Problem to solve: In the entries below, find each line with the string "PULSE" and copy it.
[Records shown]
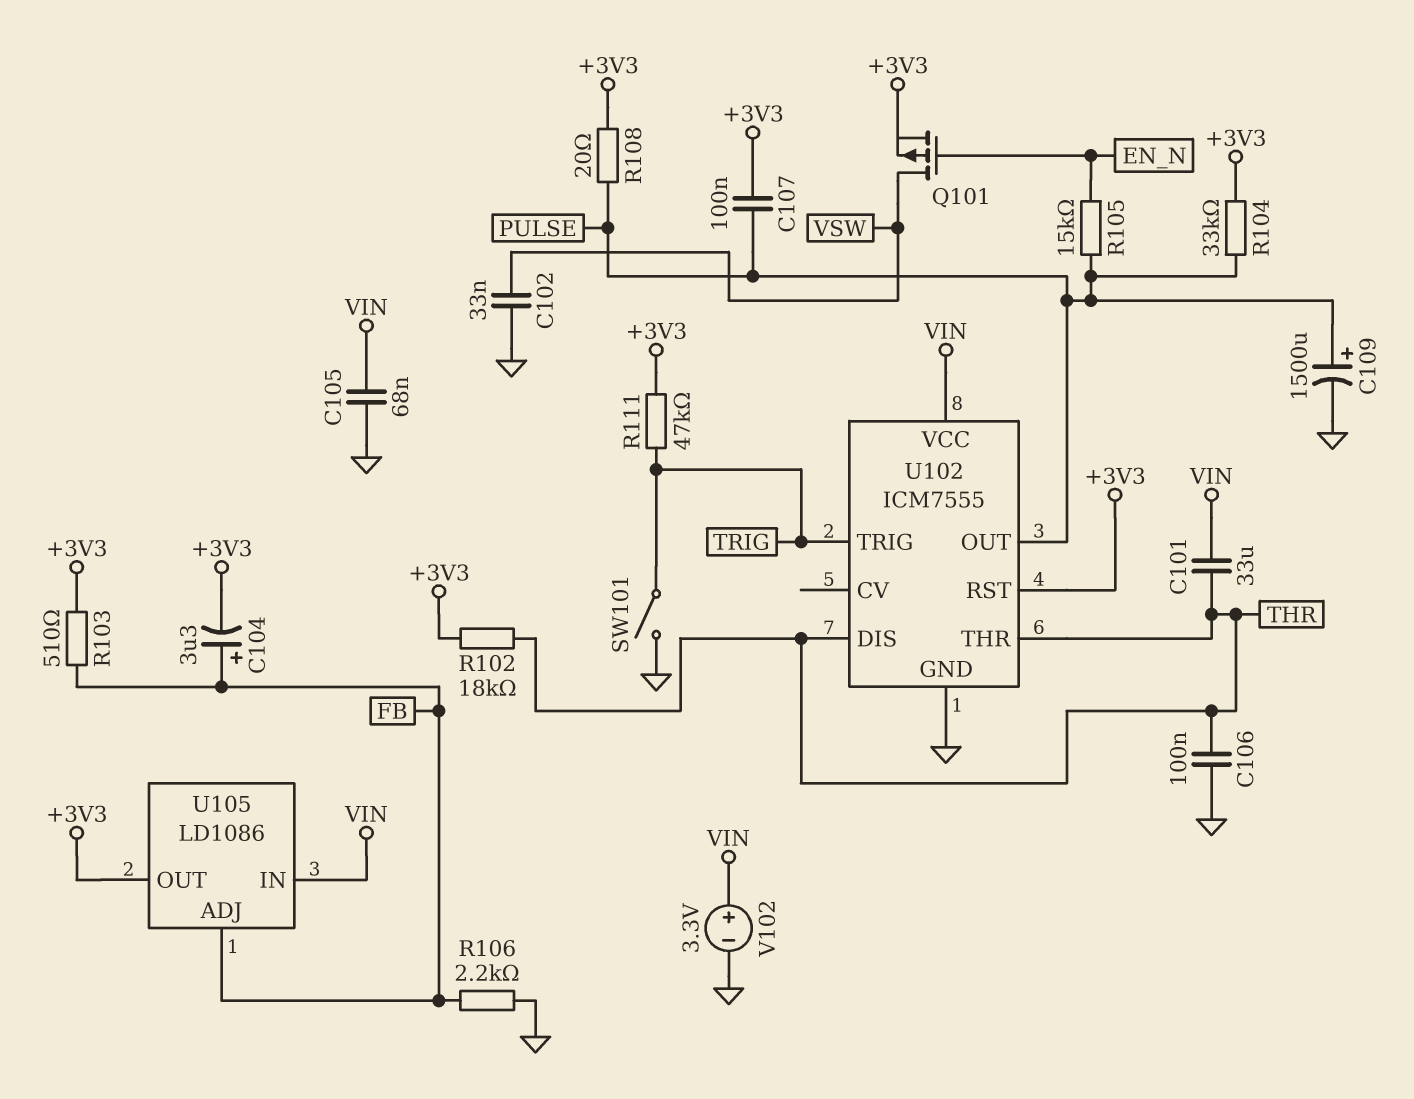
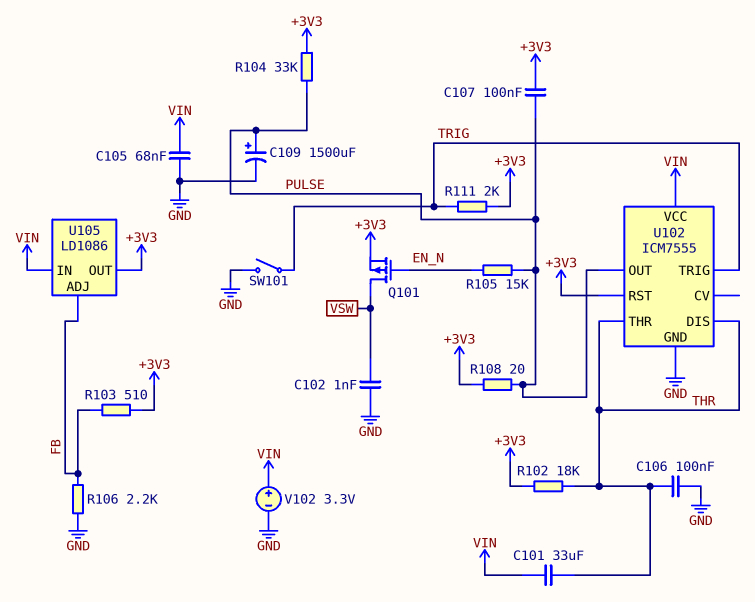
C102: 33nF (GND, VSW) -> 1nF (GND, VSW)
C104: 3.3uF (plus FB, minus +3V3) -> none
R111: 47k (+3V3, TRIG) -> 2k (+3V3, TRIG)

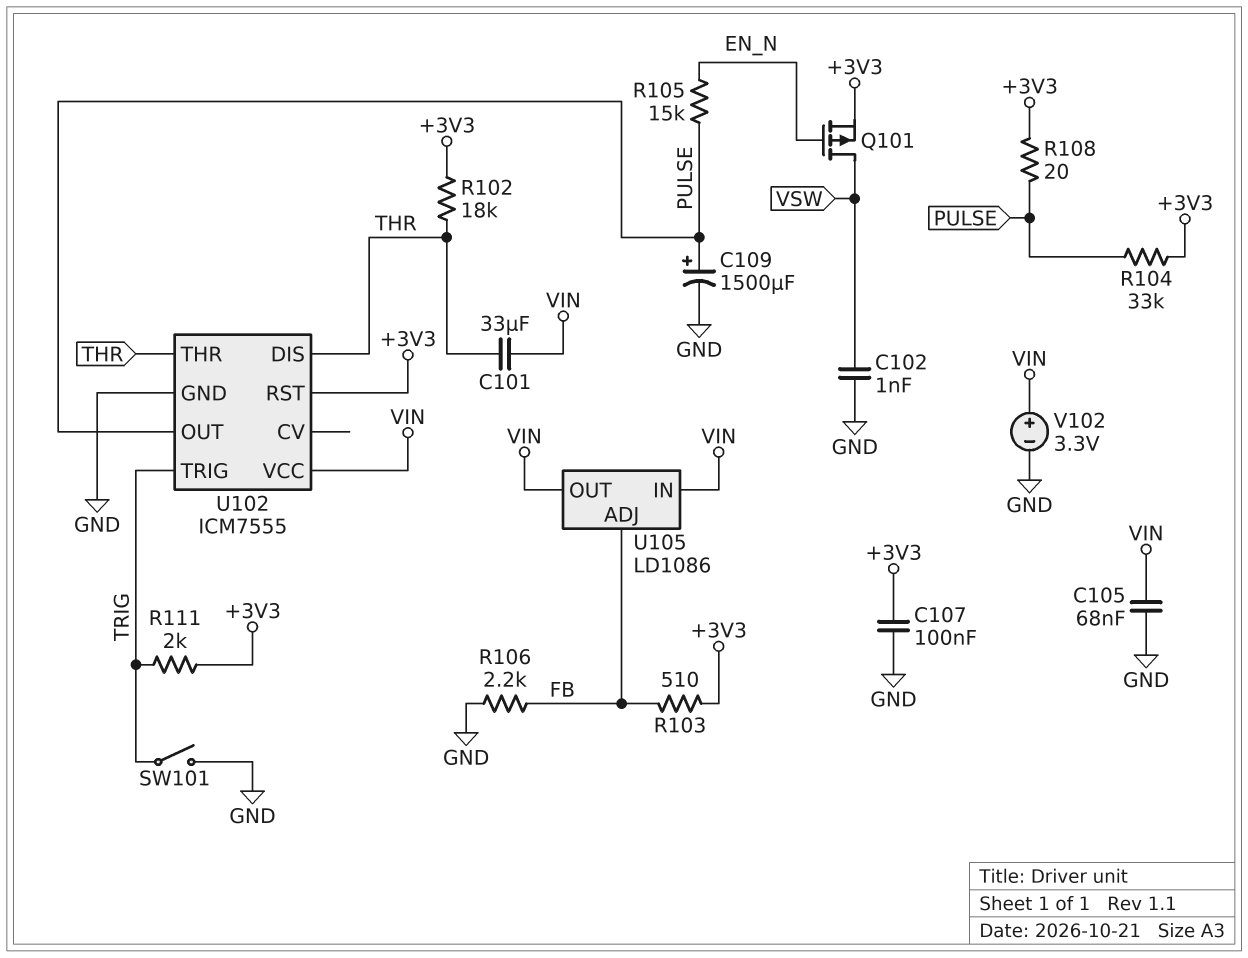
C106: 100nF (GND, THR) -> none
C107: 100nF (+3V3, PULSE) -> 100nF (+3V3, GND)
U105 pin OUT: +3V3 -> VIN

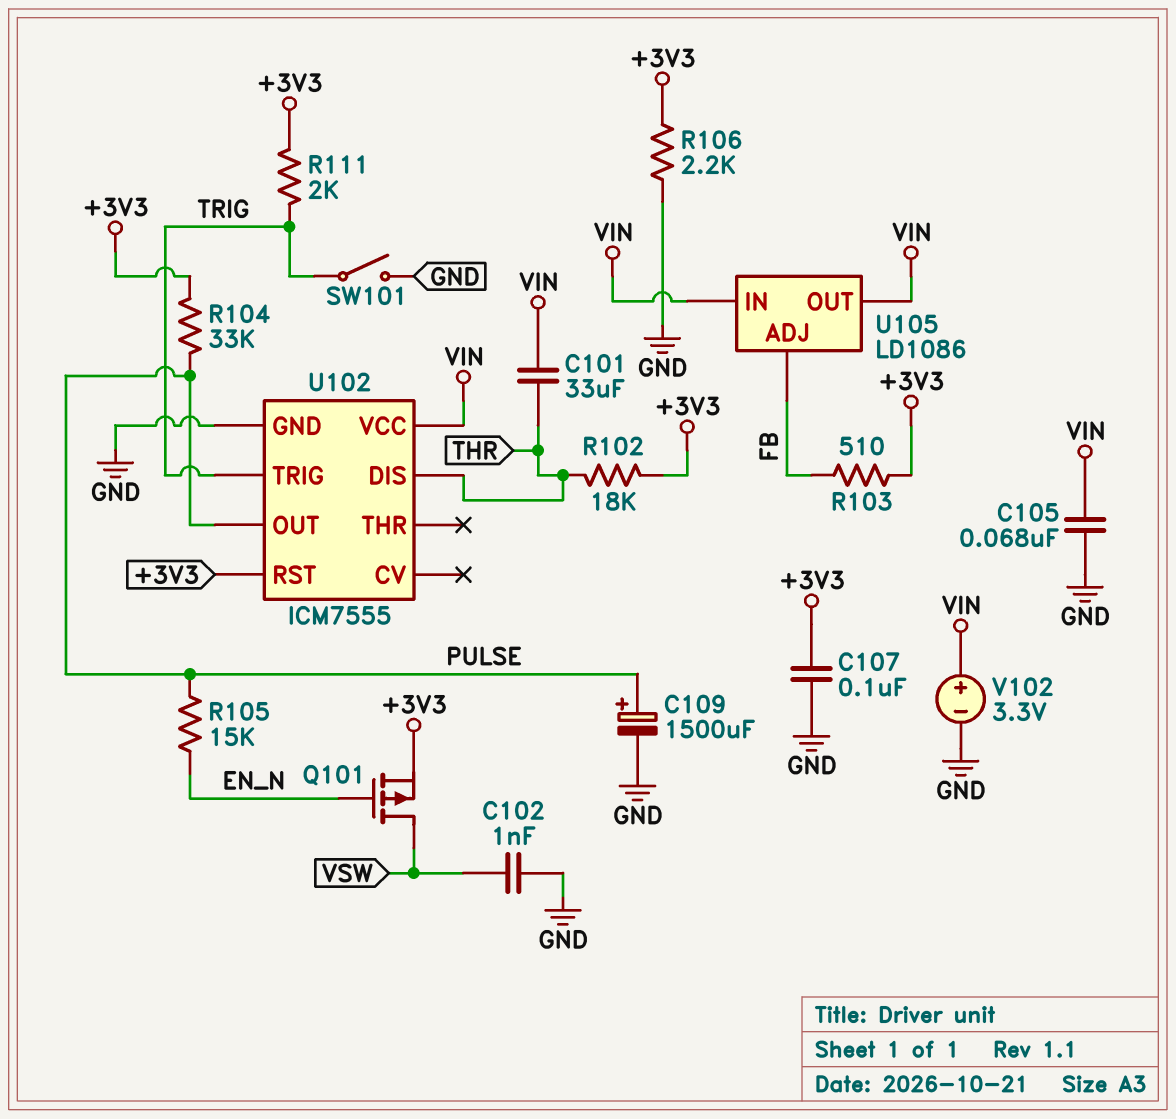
R106: 2.2k (FB, GND) -> 2.2k (+3V3, GND)
R108: 20 (+3V3, PULSE) -> none
U102 pin THR: THR -> none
[/Records shown]
Output below:
C107: 100nF (+3V3, PULSE) -> 100nF (+3V3, GND)
R108: 20 (+3V3, PULSE) -> none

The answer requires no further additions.